Data to examine
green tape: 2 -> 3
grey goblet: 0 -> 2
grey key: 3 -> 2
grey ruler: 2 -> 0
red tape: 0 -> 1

Exercise
In your reply, restate every entry exactly.

Written solution
green tape: 2 -> 3
grey goblet: 0 -> 2
grey key: 3 -> 2
grey ruler: 2 -> 0
red tape: 0 -> 1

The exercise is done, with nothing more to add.